* **Problem statement**
In the entries that follow, copy exactly each line from the first through the line with "(187, 248) = (499, 241): grey".

* **Records supplied**

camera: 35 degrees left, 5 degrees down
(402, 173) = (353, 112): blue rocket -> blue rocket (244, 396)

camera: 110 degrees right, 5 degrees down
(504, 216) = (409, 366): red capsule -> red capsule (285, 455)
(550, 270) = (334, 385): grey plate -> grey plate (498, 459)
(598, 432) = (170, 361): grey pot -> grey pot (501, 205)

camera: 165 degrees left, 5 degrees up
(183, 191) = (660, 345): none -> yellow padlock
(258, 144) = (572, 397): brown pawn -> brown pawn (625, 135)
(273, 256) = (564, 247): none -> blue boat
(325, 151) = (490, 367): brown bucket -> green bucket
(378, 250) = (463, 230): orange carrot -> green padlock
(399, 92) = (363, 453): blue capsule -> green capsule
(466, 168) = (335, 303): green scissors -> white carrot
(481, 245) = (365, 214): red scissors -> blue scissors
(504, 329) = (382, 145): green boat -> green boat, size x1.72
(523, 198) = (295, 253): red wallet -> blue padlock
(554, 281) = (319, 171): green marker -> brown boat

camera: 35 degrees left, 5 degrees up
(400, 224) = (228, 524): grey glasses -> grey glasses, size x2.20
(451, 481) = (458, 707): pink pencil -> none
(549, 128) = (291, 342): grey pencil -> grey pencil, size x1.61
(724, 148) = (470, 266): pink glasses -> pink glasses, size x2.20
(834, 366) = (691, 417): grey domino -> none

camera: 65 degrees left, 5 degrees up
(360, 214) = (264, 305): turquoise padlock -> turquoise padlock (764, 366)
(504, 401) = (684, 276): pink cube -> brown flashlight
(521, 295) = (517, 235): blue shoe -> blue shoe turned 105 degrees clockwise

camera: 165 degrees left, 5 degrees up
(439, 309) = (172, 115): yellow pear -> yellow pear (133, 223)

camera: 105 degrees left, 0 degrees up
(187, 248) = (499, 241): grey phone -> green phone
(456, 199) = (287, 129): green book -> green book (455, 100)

* **Written answer**
camera: 35 degrees left, 5 degrees down
(402, 173) = (353, 112): blue rocket -> blue rocket (244, 396)

camera: 110 degrees right, 5 degrees down
(504, 216) = (409, 366): red capsule -> red capsule (285, 455)
(550, 270) = (334, 385): grey plate -> grey plate (498, 459)
(598, 432) = (170, 361): grey pot -> grey pot (501, 205)

camera: 165 degrees left, 5 degrees up
(183, 191) = (660, 345): none -> yellow padlock
(258, 144) = (572, 397): brown pawn -> brown pawn (625, 135)
(273, 256) = (564, 247): none -> blue boat
(325, 151) = (490, 367): brown bucket -> green bucket
(378, 250) = (463, 230): orange carrot -> green padlock
(399, 92) = (363, 453): blue capsule -> green capsule
(466, 168) = (335, 303): green scissors -> white carrot
(481, 245) = (365, 214): red scissors -> blue scissors
(504, 329) = (382, 145): green boat -> green boat, size x1.72
(523, 198) = (295, 253): red wallet -> blue padlock
(554, 281) = (319, 171): green marker -> brown boat

camera: 35 degrees left, 5 degrees up
(400, 224) = (228, 524): grey glasses -> grey glasses, size x2.20
(451, 481) = (458, 707): pink pencil -> none
(549, 128) = (291, 342): grey pencil -> grey pencil, size x1.61
(724, 148) = (470, 266): pink glasses -> pink glasses, size x2.20
(834, 366) = (691, 417): grey domino -> none

camera: 65 degrees left, 5 degrees up
(360, 214) = (264, 305): turquoise padlock -> turquoise padlock (764, 366)
(504, 401) = (684, 276): pink cube -> brown flashlight
(521, 295) = (517, 235): blue shoe -> blue shoe turned 105 degrees clockwise

camera: 165 degrees left, 5 degrees up
(439, 309) = (172, 115): yellow pear -> yellow pear (133, 223)

camera: 105 degrees left, 0 degrees up
(187, 248) = (499, 241): grey phone -> green phone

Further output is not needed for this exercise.